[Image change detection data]
......

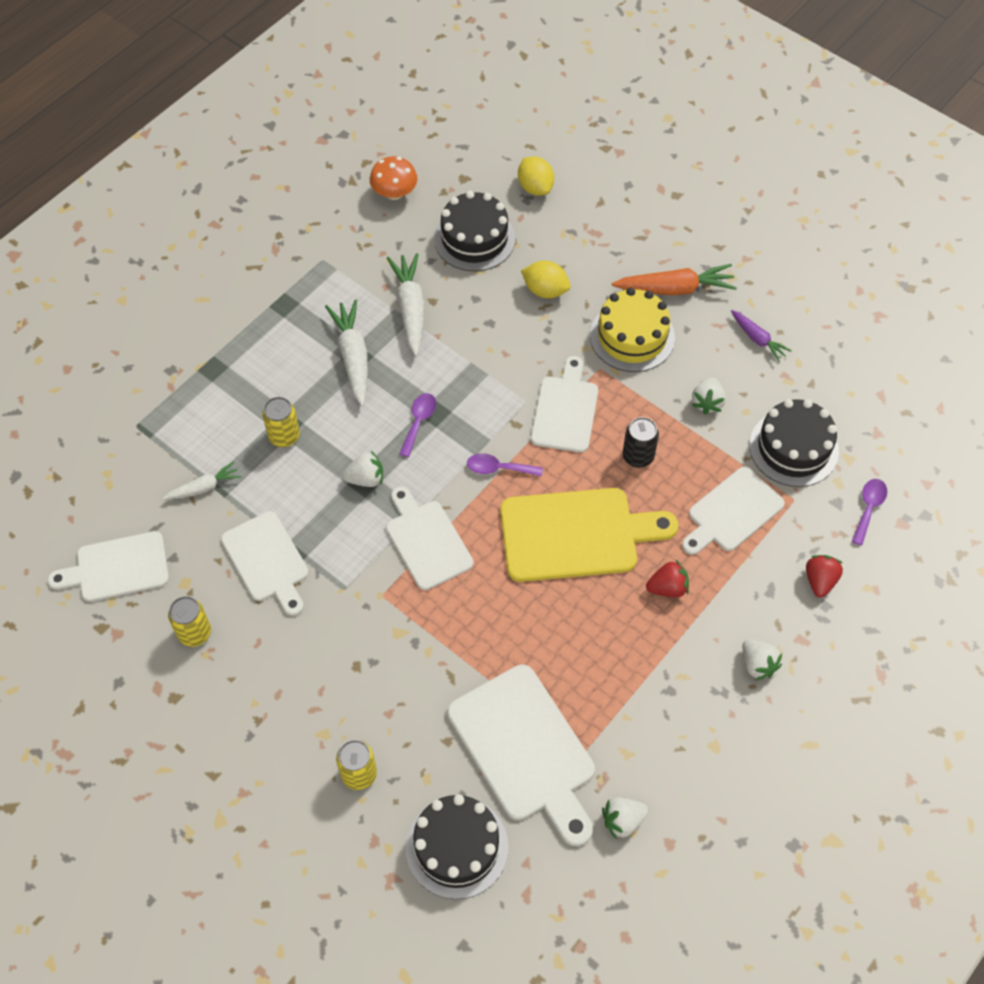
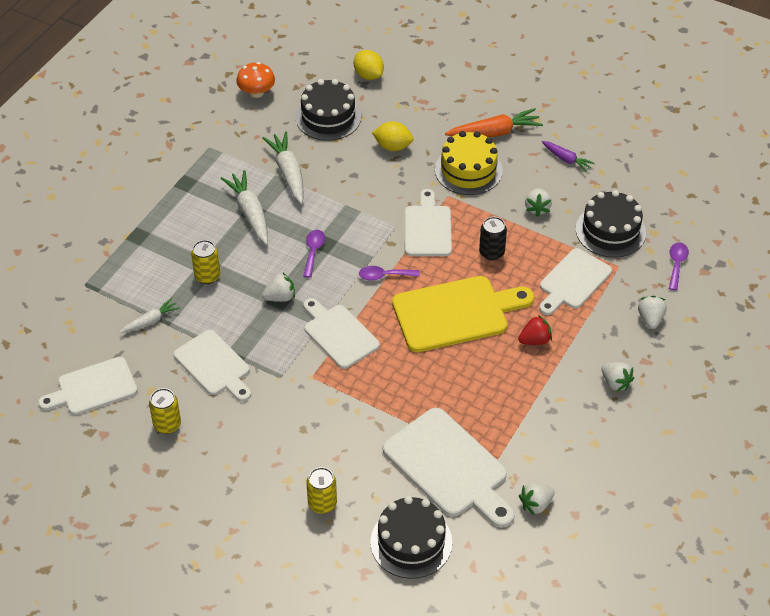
camera: 10 degrees left, 10 degrees down
red strawberry [806,555,843,598] -> white strawberry [638,296,667,329]

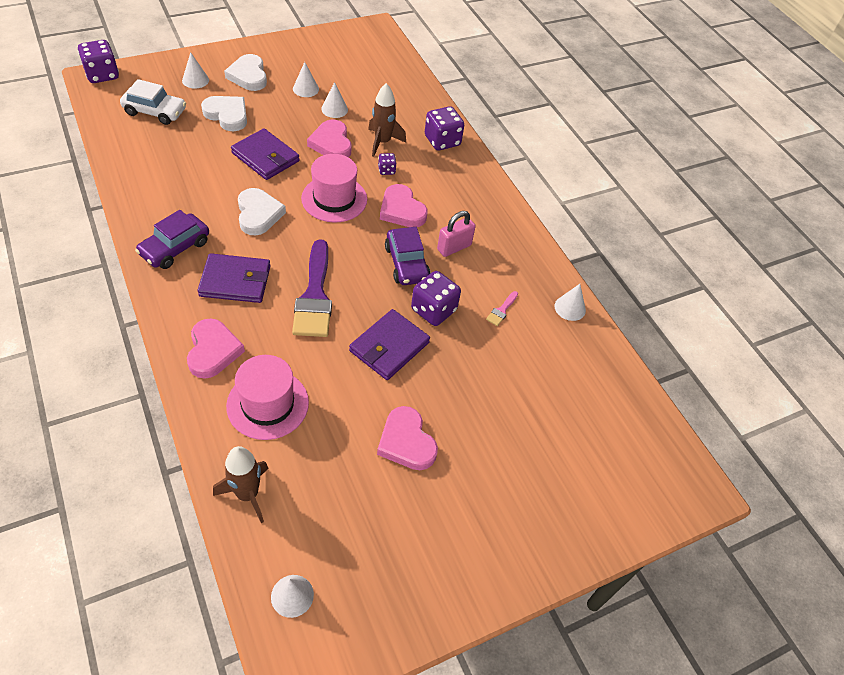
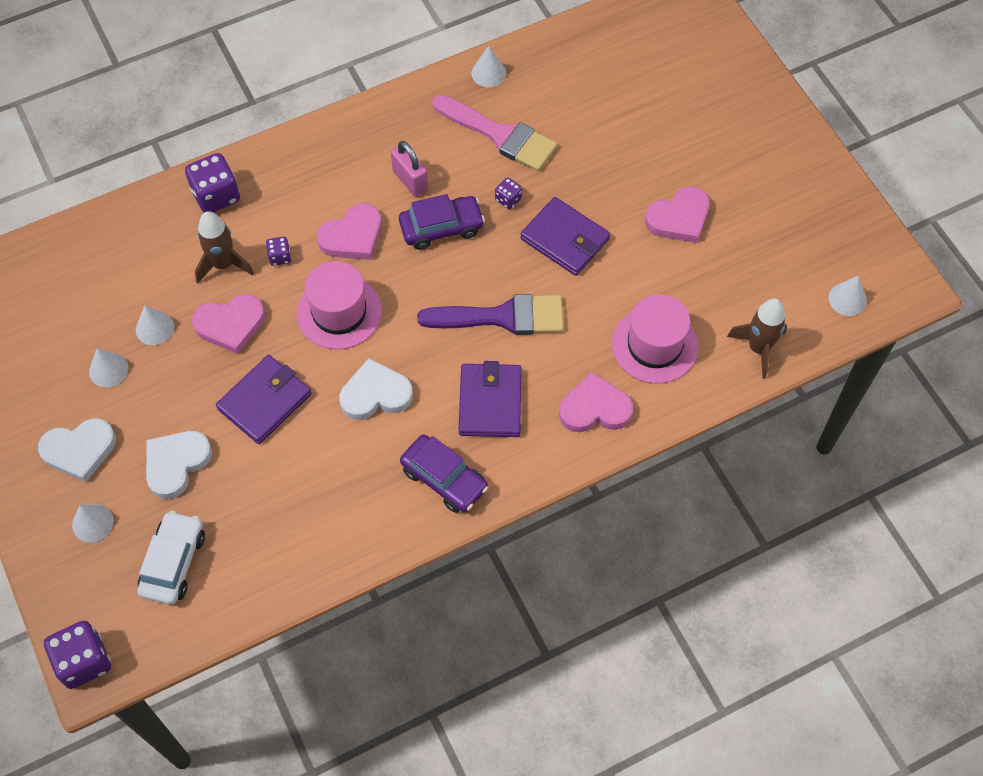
camera: 85 degrees left, 10 degrees up
purple dice [411,271,461,326] -> purple dice [495,177,522,209], size x0.51
pink brush [486,291,518,326] -> pink brush [432,95,557,171], size x2.45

......

Write out the records once more, exactly as they stand, with no images.

camera: 10 degrees left, 10 degrees down
red strawberry [806,555,843,598] -> white strawberry [638,296,667,329]

camera: 85 degrees left, 10 degrees up
purple dice [411,271,461,326] -> purple dice [495,177,522,209], size x0.51
pink brush [486,291,518,326] -> pink brush [432,95,557,171], size x2.45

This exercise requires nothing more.